• GOAL OF THE EXERCISE
Reproduce the material from the line containing "intermission (710, 182)" through the line containing "Akua [558, 1223]", both lines included, substituting "term" for every occurrence of "word" and leaving everything else unchanged. Omit the pictures from your answer.

━━━━━ PROVIDED INFORMATION

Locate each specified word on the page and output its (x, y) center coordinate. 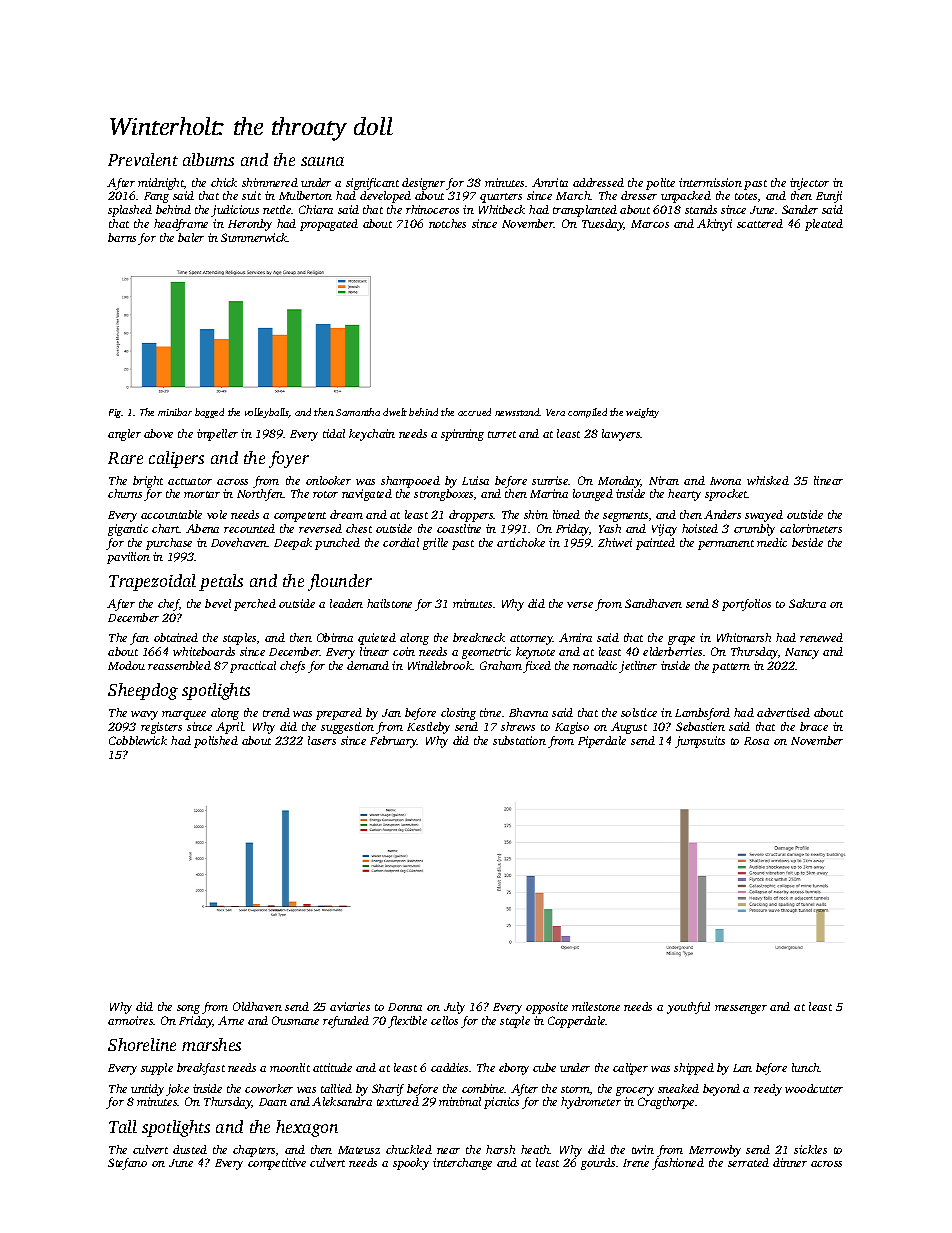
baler (191, 237)
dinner (790, 1162)
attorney (531, 640)
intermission (710, 182)
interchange (462, 1164)
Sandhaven (653, 603)
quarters (501, 198)
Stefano (127, 1164)
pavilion (128, 558)
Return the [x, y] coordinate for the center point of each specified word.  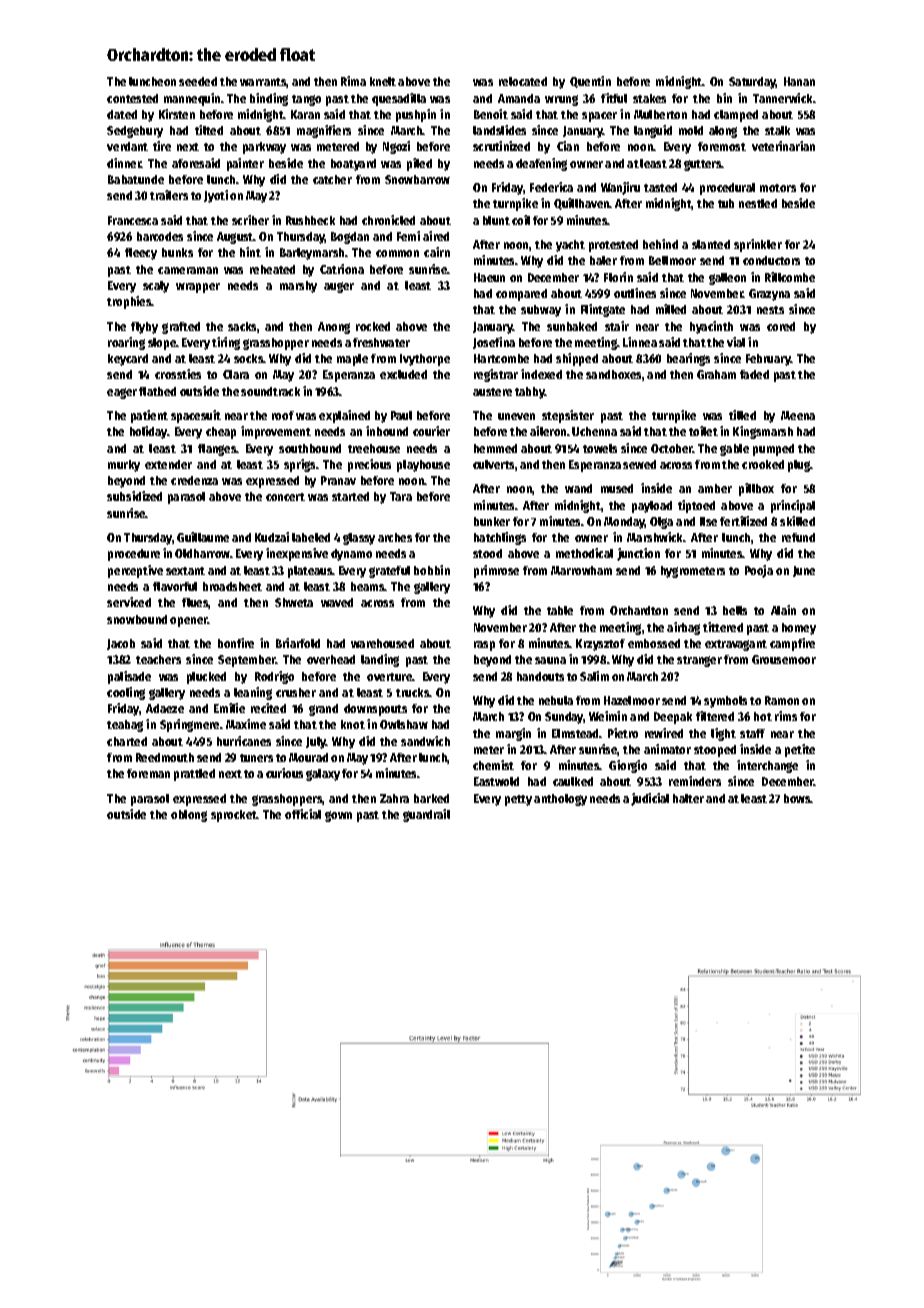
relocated [523, 81]
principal [793, 506]
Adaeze [165, 708]
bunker [492, 521]
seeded [198, 81]
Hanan [799, 81]
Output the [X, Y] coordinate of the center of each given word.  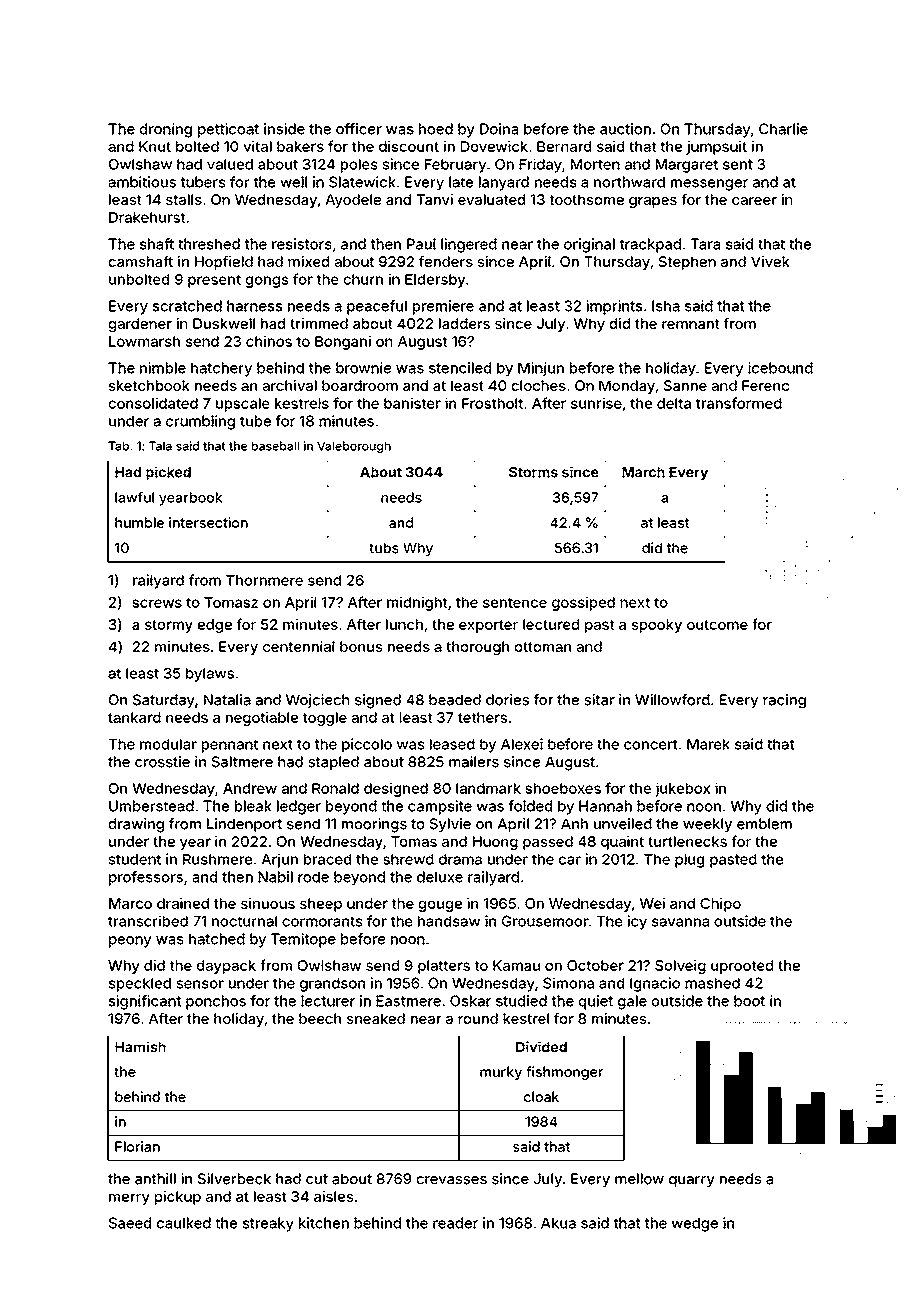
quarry [692, 1181]
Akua [558, 1223]
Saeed [130, 1223]
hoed [436, 129]
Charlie [783, 129]
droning [165, 130]
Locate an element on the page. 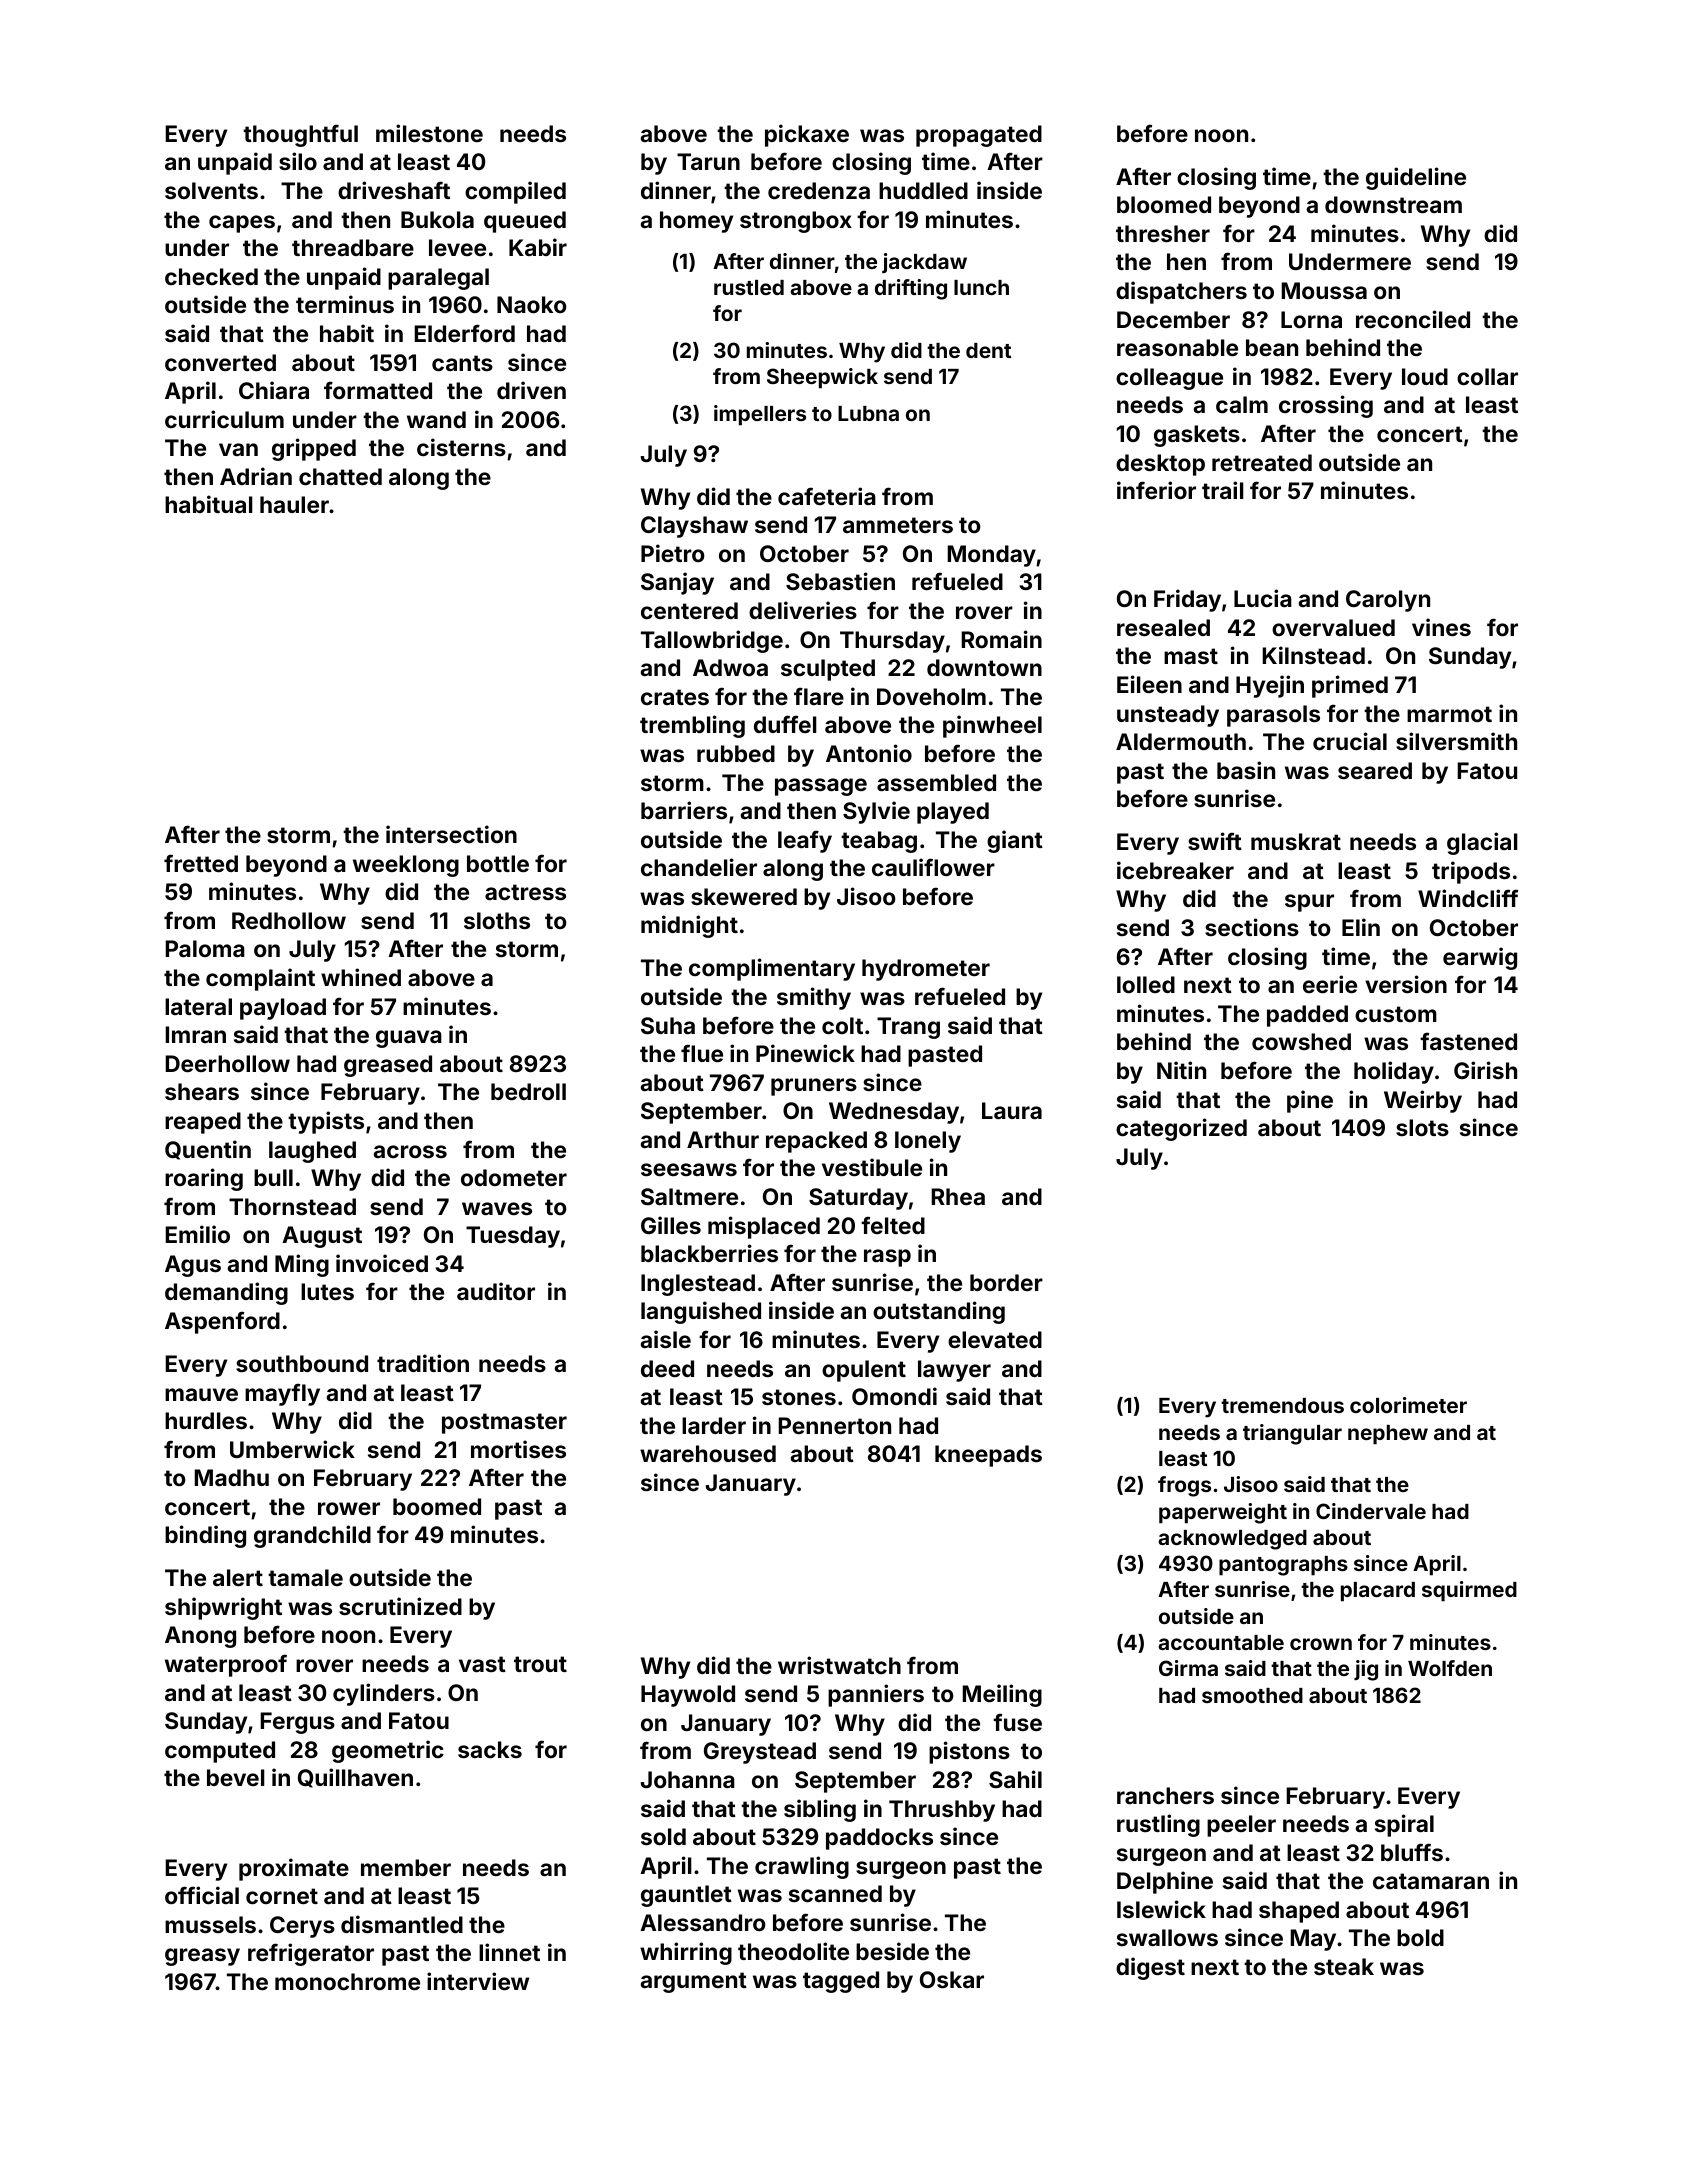 The height and width of the document is (2178, 1683). Suha is located at coordinates (668, 1025).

━━━━━━━━━━

• ANSWER TO THE EXERCISE
intermission (710, 182)
interchange (462, 1164)
Sandhaven (653, 603)
quarters (501, 198)
Stefano (127, 1164)
pavilion (128, 558)
Return the [x, y] coordinate for the center point of each specified term.  
relocated [523, 81]
principal [793, 506]
Adaeze [165, 708]
bunker [492, 521]
seeded [198, 81]
Hanan [799, 81]
Output the [X, Y] coordinate of the center of each given term.  
quarry [692, 1181]
Akua [558, 1223]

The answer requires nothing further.